__Source data__
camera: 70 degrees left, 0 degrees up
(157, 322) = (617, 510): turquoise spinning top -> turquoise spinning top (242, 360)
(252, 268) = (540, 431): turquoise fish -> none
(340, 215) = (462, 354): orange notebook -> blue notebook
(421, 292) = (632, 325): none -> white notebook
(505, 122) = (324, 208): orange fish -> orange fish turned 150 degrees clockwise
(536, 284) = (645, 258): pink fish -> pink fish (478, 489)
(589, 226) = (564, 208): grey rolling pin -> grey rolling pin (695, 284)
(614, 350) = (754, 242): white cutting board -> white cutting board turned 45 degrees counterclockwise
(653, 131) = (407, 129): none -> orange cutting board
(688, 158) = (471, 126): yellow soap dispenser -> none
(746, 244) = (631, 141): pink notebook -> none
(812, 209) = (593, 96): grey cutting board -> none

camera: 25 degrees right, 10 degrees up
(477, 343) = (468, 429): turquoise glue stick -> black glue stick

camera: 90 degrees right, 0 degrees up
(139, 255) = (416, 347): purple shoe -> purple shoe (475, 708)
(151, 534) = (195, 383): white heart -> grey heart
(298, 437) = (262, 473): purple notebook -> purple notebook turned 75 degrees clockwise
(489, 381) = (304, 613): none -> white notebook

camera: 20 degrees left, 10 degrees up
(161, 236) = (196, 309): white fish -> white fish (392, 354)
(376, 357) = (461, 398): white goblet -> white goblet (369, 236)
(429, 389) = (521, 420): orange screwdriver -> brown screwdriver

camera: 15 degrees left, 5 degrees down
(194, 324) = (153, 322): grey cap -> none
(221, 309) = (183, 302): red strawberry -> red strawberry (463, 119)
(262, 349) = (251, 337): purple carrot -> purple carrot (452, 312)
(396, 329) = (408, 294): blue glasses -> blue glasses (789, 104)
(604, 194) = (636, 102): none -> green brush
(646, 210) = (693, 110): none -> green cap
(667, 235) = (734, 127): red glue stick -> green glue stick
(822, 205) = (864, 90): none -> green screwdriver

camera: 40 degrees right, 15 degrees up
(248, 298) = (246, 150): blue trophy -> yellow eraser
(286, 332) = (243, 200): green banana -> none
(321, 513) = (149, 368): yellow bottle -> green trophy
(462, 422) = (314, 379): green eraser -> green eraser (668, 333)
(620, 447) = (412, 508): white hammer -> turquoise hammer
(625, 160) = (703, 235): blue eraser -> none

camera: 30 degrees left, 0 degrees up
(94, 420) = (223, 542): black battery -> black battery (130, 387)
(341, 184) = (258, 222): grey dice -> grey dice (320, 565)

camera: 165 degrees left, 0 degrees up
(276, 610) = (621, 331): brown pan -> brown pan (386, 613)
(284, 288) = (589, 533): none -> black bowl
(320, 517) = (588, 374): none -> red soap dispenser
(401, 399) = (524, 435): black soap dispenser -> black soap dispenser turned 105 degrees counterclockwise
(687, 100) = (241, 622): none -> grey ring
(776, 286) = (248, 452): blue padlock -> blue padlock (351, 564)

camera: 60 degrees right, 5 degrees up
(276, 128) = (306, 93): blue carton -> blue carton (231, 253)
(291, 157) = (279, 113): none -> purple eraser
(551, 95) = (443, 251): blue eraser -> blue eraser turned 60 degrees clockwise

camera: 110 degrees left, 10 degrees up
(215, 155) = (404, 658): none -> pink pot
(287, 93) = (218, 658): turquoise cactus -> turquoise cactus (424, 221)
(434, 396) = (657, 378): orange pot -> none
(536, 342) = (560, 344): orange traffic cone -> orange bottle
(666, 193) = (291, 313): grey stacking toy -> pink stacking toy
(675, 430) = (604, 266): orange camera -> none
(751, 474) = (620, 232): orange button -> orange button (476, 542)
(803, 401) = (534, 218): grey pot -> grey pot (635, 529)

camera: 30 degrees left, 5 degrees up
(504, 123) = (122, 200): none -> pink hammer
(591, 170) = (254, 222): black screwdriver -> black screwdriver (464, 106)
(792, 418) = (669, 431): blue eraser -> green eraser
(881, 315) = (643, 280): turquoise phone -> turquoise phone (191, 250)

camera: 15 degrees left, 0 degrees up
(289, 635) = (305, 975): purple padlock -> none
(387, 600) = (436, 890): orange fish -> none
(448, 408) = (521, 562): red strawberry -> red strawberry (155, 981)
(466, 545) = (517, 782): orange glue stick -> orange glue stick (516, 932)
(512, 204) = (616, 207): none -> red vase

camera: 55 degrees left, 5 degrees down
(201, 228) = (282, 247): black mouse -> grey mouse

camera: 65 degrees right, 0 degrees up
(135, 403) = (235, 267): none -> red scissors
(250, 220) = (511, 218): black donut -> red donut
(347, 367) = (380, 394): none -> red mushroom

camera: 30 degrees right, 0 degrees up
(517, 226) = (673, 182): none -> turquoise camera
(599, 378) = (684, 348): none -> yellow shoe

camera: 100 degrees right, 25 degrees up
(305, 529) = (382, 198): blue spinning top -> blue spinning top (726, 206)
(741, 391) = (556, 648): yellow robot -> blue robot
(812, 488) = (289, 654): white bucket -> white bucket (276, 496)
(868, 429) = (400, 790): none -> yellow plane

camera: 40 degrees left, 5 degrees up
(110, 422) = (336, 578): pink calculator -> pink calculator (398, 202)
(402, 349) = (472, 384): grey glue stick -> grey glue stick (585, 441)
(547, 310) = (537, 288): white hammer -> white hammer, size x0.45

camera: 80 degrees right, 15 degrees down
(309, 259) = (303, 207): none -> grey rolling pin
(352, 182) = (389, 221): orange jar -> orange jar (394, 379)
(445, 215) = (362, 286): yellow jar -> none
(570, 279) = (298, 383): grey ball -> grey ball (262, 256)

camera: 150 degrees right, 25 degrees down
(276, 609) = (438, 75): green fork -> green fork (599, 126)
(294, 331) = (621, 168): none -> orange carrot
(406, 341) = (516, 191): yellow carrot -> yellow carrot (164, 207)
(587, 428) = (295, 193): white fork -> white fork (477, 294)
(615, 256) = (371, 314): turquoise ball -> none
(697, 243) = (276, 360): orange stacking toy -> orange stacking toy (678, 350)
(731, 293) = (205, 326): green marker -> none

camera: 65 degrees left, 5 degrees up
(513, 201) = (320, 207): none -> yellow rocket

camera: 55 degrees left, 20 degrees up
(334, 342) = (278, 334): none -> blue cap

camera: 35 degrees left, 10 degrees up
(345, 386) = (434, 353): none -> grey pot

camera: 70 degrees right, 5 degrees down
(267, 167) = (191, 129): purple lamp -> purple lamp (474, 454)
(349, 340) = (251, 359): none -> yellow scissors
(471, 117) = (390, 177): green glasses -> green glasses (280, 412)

__DIRECTIONS FOR THIS TASK__
Copy every line of the data above exactly.

__EXERCISE RESPONSE__
camera: 70 degrees left, 0 degrees up
(157, 322) = (617, 510): turquoise spinning top -> turquoise spinning top (242, 360)
(252, 268) = (540, 431): turquoise fish -> none
(340, 215) = (462, 354): orange notebook -> blue notebook
(421, 292) = (632, 325): none -> white notebook
(505, 122) = (324, 208): orange fish -> orange fish turned 150 degrees clockwise
(536, 284) = (645, 258): pink fish -> pink fish (478, 489)
(589, 226) = (564, 208): grey rolling pin -> grey rolling pin (695, 284)
(614, 350) = (754, 242): white cutting board -> white cutting board turned 45 degrees counterclockwise
(653, 131) = (407, 129): none -> orange cutting board
(688, 158) = (471, 126): yellow soap dispenser -> none
(746, 244) = (631, 141): pink notebook -> none
(812, 209) = (593, 96): grey cutting board -> none

camera: 25 degrees right, 10 degrees up
(477, 343) = (468, 429): turquoise glue stick -> black glue stick

camera: 90 degrees right, 0 degrees up
(139, 255) = (416, 347): purple shoe -> purple shoe (475, 708)
(151, 534) = (195, 383): white heart -> grey heart
(298, 437) = (262, 473): purple notebook -> purple notebook turned 75 degrees clockwise
(489, 381) = (304, 613): none -> white notebook

camera: 20 degrees left, 10 degrees up
(161, 236) = (196, 309): white fish -> white fish (392, 354)
(376, 357) = (461, 398): white goblet -> white goblet (369, 236)
(429, 389) = (521, 420): orange screwdriver -> brown screwdriver

camera: 15 degrees left, 5 degrees down
(194, 324) = (153, 322): grey cap -> none
(221, 309) = (183, 302): red strawberry -> red strawberry (463, 119)
(262, 349) = (251, 337): purple carrot -> purple carrot (452, 312)
(396, 329) = (408, 294): blue glasses -> blue glasses (789, 104)
(604, 194) = (636, 102): none -> green brush
(646, 210) = (693, 110): none -> green cap
(667, 235) = (734, 127): red glue stick -> green glue stick
(822, 205) = (864, 90): none -> green screwdriver

camera: 40 degrees right, 15 degrees up
(248, 298) = (246, 150): blue trophy -> yellow eraser
(286, 332) = (243, 200): green banana -> none
(321, 513) = (149, 368): yellow bottle -> green trophy
(462, 422) = (314, 379): green eraser -> green eraser (668, 333)
(620, 447) = (412, 508): white hammer -> turquoise hammer
(625, 160) = (703, 235): blue eraser -> none

camera: 30 degrees left, 0 degrees up
(94, 420) = (223, 542): black battery -> black battery (130, 387)
(341, 184) = (258, 222): grey dice -> grey dice (320, 565)

camera: 165 degrees left, 0 degrees up
(276, 610) = (621, 331): brown pan -> brown pan (386, 613)
(284, 288) = (589, 533): none -> black bowl
(320, 517) = (588, 374): none -> red soap dispenser
(401, 399) = (524, 435): black soap dispenser -> black soap dispenser turned 105 degrees counterclockwise
(687, 100) = (241, 622): none -> grey ring
(776, 286) = (248, 452): blue padlock -> blue padlock (351, 564)

camera: 60 degrees right, 5 degrees up
(276, 128) = (306, 93): blue carton -> blue carton (231, 253)
(291, 157) = (279, 113): none -> purple eraser
(551, 95) = (443, 251): blue eraser -> blue eraser turned 60 degrees clockwise

camera: 110 degrees left, 10 degrees up
(215, 155) = (404, 658): none -> pink pot
(287, 93) = (218, 658): turquoise cactus -> turquoise cactus (424, 221)
(434, 396) = (657, 378): orange pot -> none
(536, 342) = (560, 344): orange traffic cone -> orange bottle
(666, 193) = (291, 313): grey stacking toy -> pink stacking toy
(675, 430) = (604, 266): orange camera -> none
(751, 474) = (620, 232): orange button -> orange button (476, 542)
(803, 401) = (534, 218): grey pot -> grey pot (635, 529)

camera: 30 degrees left, 5 degrees up
(504, 123) = (122, 200): none -> pink hammer
(591, 170) = (254, 222): black screwdriver -> black screwdriver (464, 106)
(792, 418) = (669, 431): blue eraser -> green eraser
(881, 315) = (643, 280): turquoise phone -> turquoise phone (191, 250)

camera: 15 degrees left, 0 degrees up
(289, 635) = (305, 975): purple padlock -> none
(387, 600) = (436, 890): orange fish -> none
(448, 408) = (521, 562): red strawberry -> red strawberry (155, 981)
(466, 545) = (517, 782): orange glue stick -> orange glue stick (516, 932)
(512, 204) = (616, 207): none -> red vase

camera: 55 degrees left, 5 degrees down
(201, 228) = (282, 247): black mouse -> grey mouse

camera: 65 degrees right, 0 degrees up
(135, 403) = (235, 267): none -> red scissors
(250, 220) = (511, 218): black donut -> red donut
(347, 367) = (380, 394): none -> red mushroom

camera: 30 degrees right, 0 degrees up
(517, 226) = (673, 182): none -> turquoise camera
(599, 378) = (684, 348): none -> yellow shoe

camera: 100 degrees right, 25 degrees up
(305, 529) = (382, 198): blue spinning top -> blue spinning top (726, 206)
(741, 391) = (556, 648): yellow robot -> blue robot
(812, 488) = (289, 654): white bucket -> white bucket (276, 496)
(868, 429) = (400, 790): none -> yellow plane

camera: 40 degrees left, 5 degrees up
(110, 422) = (336, 578): pink calculator -> pink calculator (398, 202)
(402, 349) = (472, 384): grey glue stick -> grey glue stick (585, 441)
(547, 310) = (537, 288): white hammer -> white hammer, size x0.45

camera: 80 degrees right, 15 degrees down
(309, 259) = (303, 207): none -> grey rolling pin
(352, 182) = (389, 221): orange jar -> orange jar (394, 379)
(445, 215) = (362, 286): yellow jar -> none
(570, 279) = (298, 383): grey ball -> grey ball (262, 256)

camera: 150 degrees right, 25 degrees down
(276, 609) = (438, 75): green fork -> green fork (599, 126)
(294, 331) = (621, 168): none -> orange carrot
(406, 341) = (516, 191): yellow carrot -> yellow carrot (164, 207)
(587, 428) = (295, 193): white fork -> white fork (477, 294)
(615, 256) = (371, 314): turquoise ball -> none
(697, 243) = (276, 360): orange stacking toy -> orange stacking toy (678, 350)
(731, 293) = (205, 326): green marker -> none

camera: 65 degrees left, 5 degrees up
(513, 201) = (320, 207): none -> yellow rocket

camera: 55 degrees left, 20 degrees up
(334, 342) = (278, 334): none -> blue cap

camera: 35 degrees left, 10 degrees up
(345, 386) = (434, 353): none -> grey pot

camera: 70 degrees right, 5 degrees down
(267, 167) = (191, 129): purple lamp -> purple lamp (474, 454)
(349, 340) = (251, 359): none -> yellow scissors
(471, 117) = (390, 177): green glasses -> green glasses (280, 412)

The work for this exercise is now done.